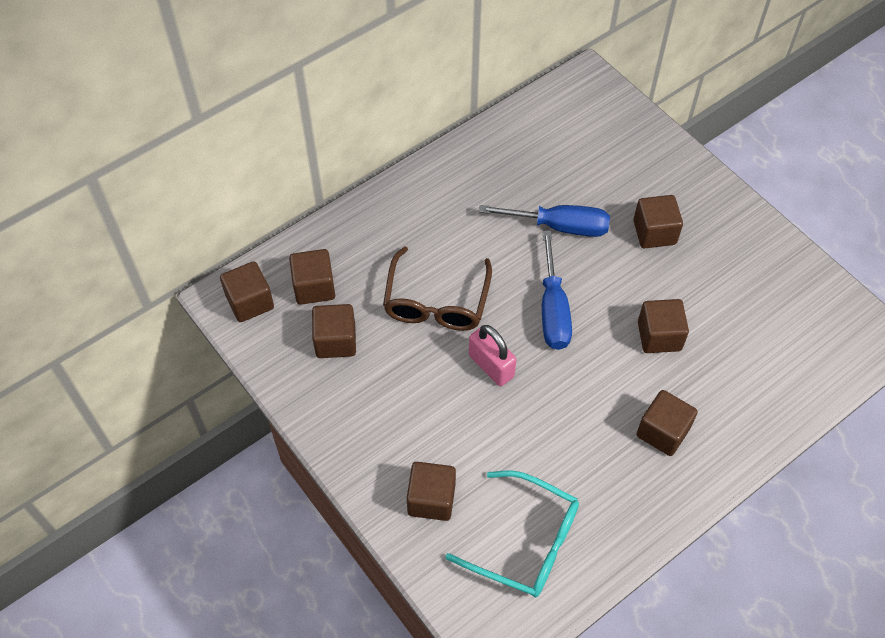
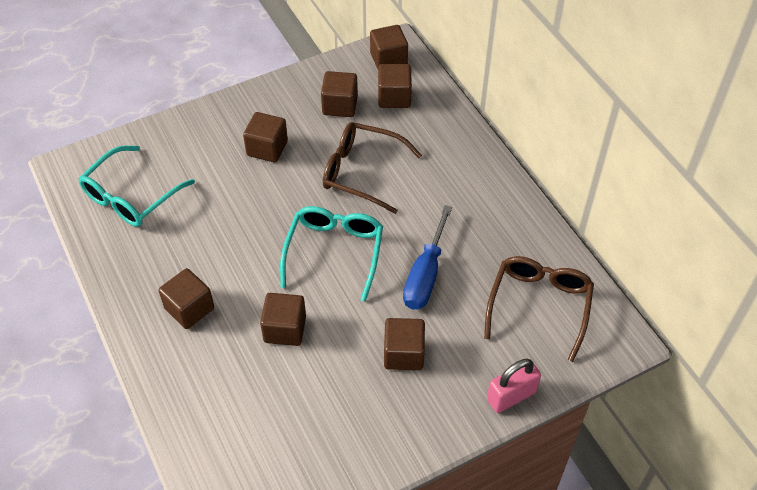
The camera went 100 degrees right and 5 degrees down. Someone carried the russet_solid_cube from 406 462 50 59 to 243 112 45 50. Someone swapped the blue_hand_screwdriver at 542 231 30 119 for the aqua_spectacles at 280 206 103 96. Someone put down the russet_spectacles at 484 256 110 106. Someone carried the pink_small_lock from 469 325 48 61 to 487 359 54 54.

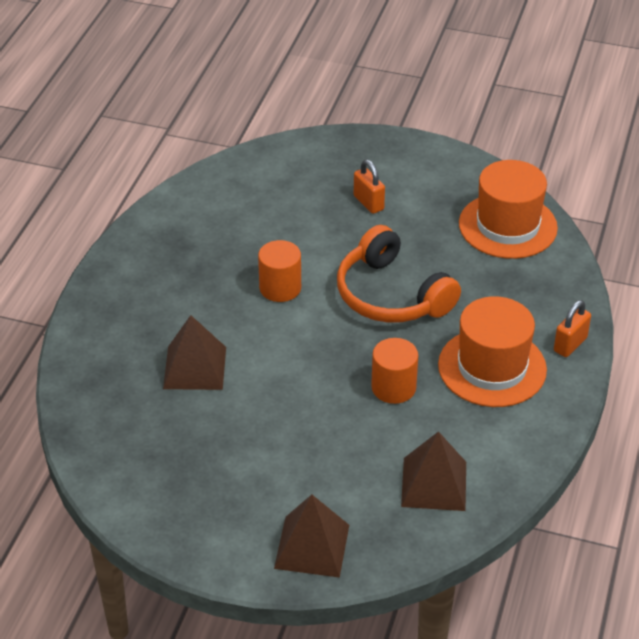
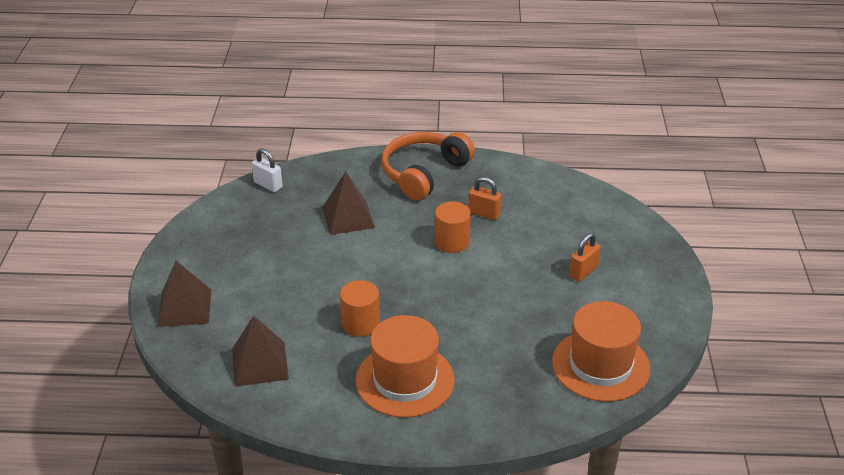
The camera went 75 degrees right and 5 degrees down. Someone put down the pure_white_small_lock at 252 148 31 44. Someone carried the orange-coloured_headphones from 337 225 124 98 to 382 132 93 69. Someone carried the orange-coloured_small_lock from 554 300 37 57 to 468 177 34 43.

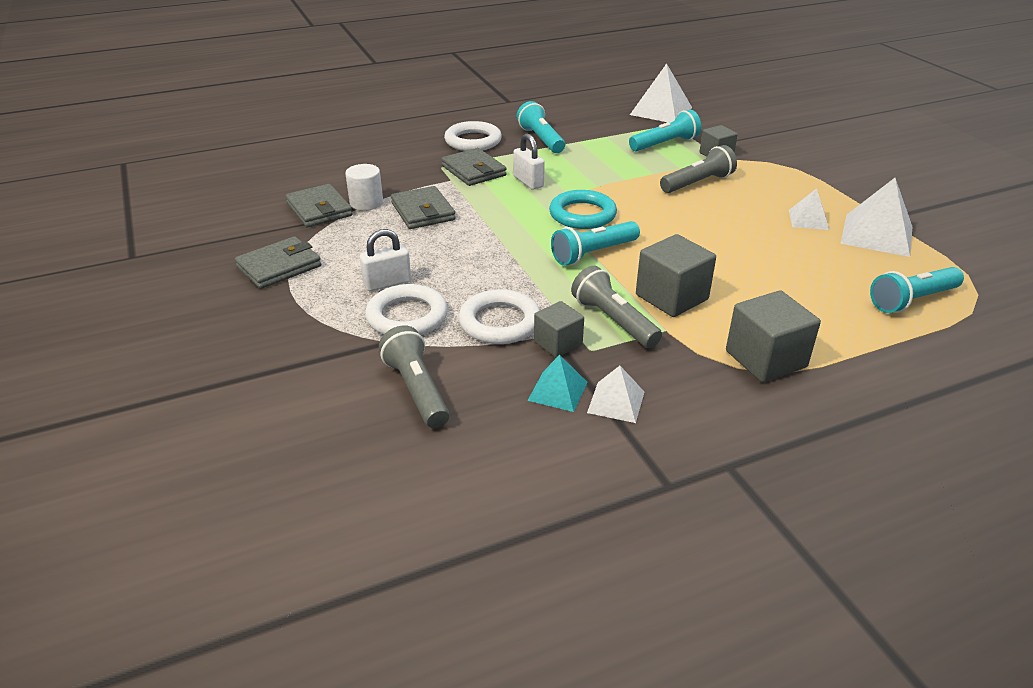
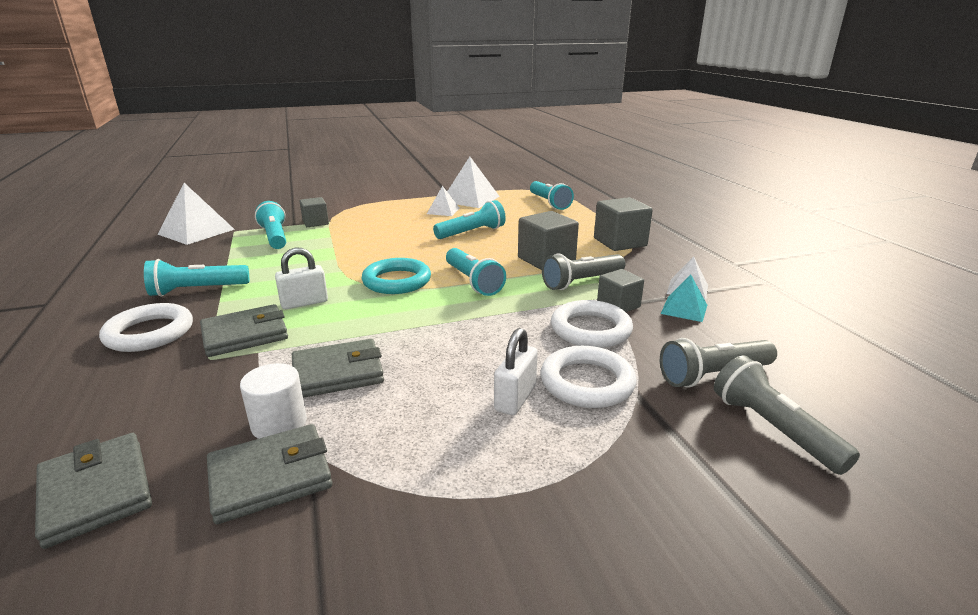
The camera went 85 degrees left and 10 degrees down. Someone carried the grey_wallet from 235 236 86 53 to 35 433 117 116. Someone put down the aqua_flashlight at 433 200 73 39. Someone rotated the pure_white_small_lock at 360 229 51 62 by 45 degrees clockwise. Someone carried the grey_flashlight from 660 145 77 48 to 714 355 146 120.

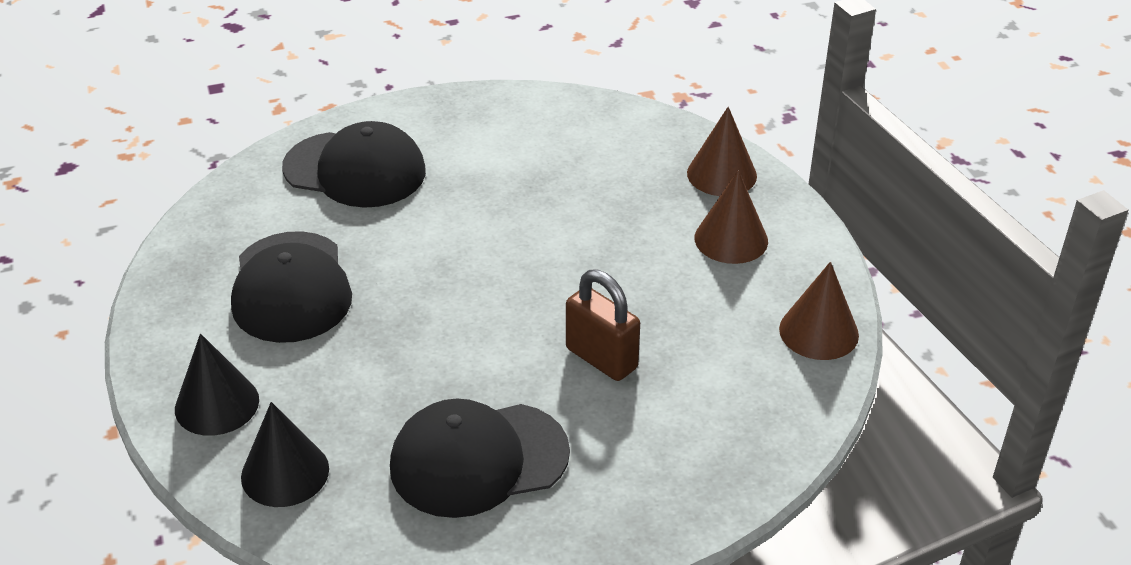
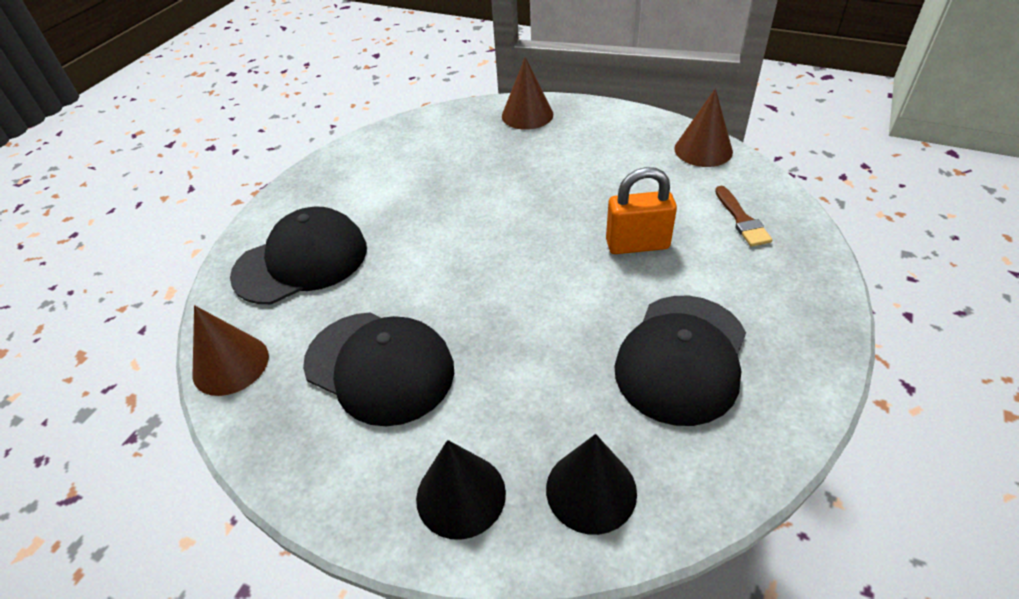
The camera went 45 degrees left and 5 degrees up. Someone carried the russet_cone_shape from 695 170 73 94 to 192 305 77 91. Someone repainted the russet_small_lock at 566 269 74 112, which became the orange-coloured_small_lock at 606 167 71 87. Someone put down the russet_paintbrush at 715 186 57 61.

▸ **ASSIGNMENT**
Could the data above be copied out exactly, with no pictures kept?

▸ **EXERCISE RESPONSE**
The camera went 100 degrees right and 5 degrees down. Someone carried the russet_solid_cube from 406 462 50 59 to 243 112 45 50. Someone swapped the blue_hand_screwdriver at 542 231 30 119 for the aqua_spectacles at 280 206 103 96. Someone put down the russet_spectacles at 484 256 110 106. Someone carried the pink_small_lock from 469 325 48 61 to 487 359 54 54.

The camera went 75 degrees right and 5 degrees down. Someone put down the pure_white_small_lock at 252 148 31 44. Someone carried the orange-coloured_headphones from 337 225 124 98 to 382 132 93 69. Someone carried the orange-coloured_small_lock from 554 300 37 57 to 468 177 34 43.

The camera went 85 degrees left and 10 degrees down. Someone carried the grey_wallet from 235 236 86 53 to 35 433 117 116. Someone put down the aqua_flashlight at 433 200 73 39. Someone rotated the pure_white_small_lock at 360 229 51 62 by 45 degrees clockwise. Someone carried the grey_flashlight from 660 145 77 48 to 714 355 146 120.

The camera went 45 degrees left and 5 degrees up. Someone carried the russet_cone_shape from 695 170 73 94 to 192 305 77 91. Someone repainted the russet_small_lock at 566 269 74 112, which became the orange-coloured_small_lock at 606 167 71 87. Someone put down the russet_paintbrush at 715 186 57 61.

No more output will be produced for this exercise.